● **Task prompt**:
Return the full listing character for character, without its pictures.

● **Records to process**:
>>>
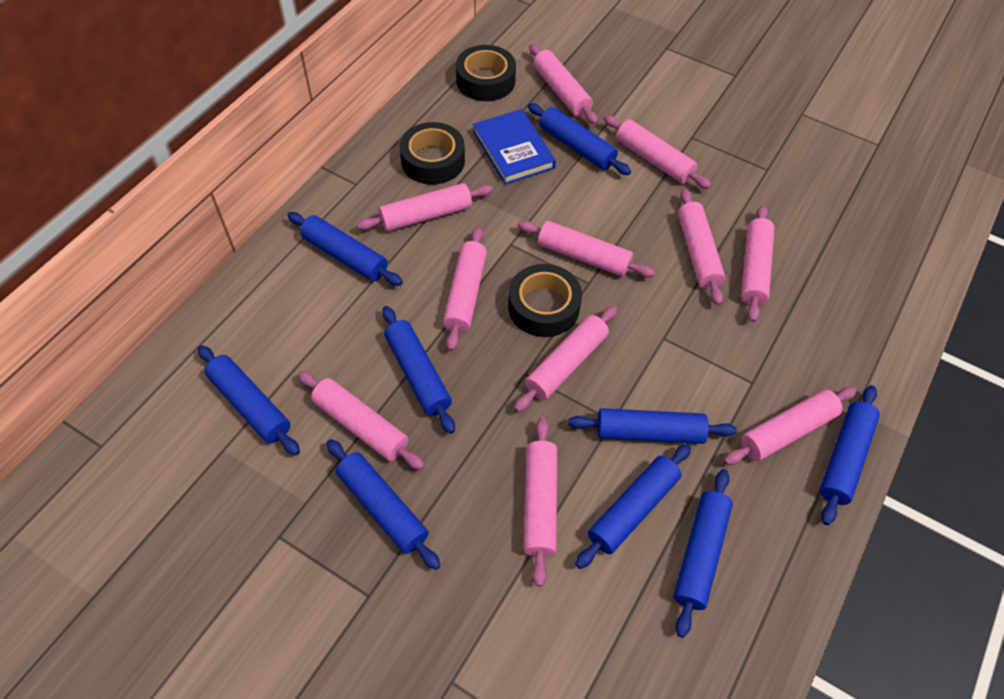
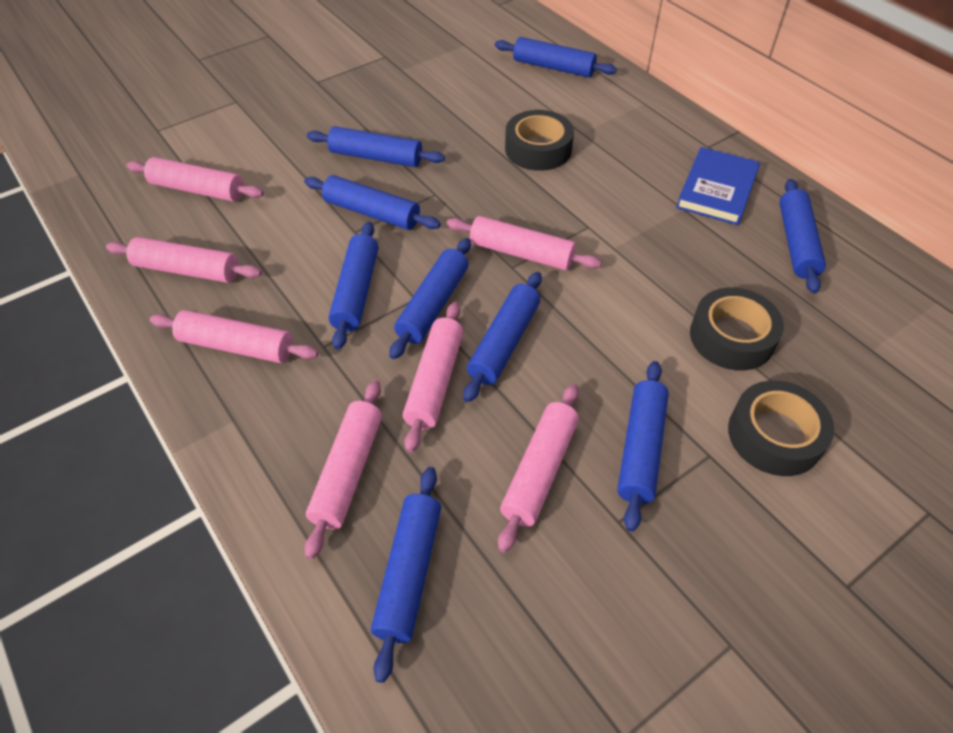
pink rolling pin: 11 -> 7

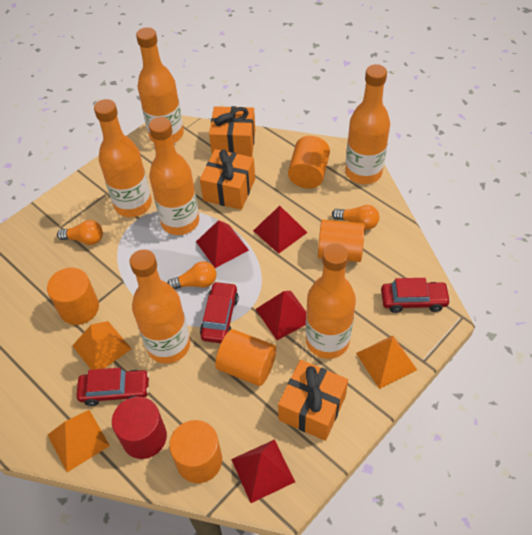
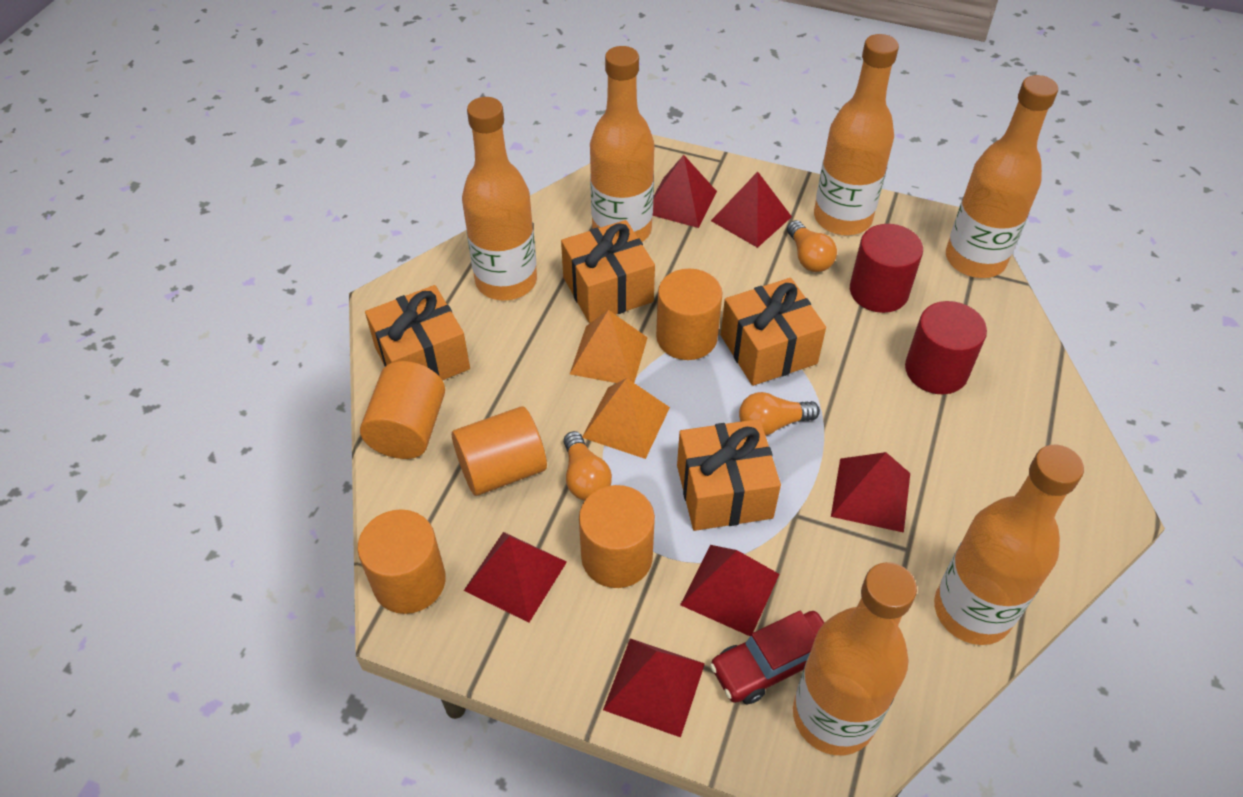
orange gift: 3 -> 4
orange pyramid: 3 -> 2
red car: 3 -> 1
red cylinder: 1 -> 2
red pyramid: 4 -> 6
<<<
● **Response to this exercise**:
pink rolling pin: 11 -> 7

orange gift: 3 -> 4
orange pyramid: 3 -> 2
red car: 3 -> 1
red cylinder: 1 -> 2
red pyramid: 4 -> 6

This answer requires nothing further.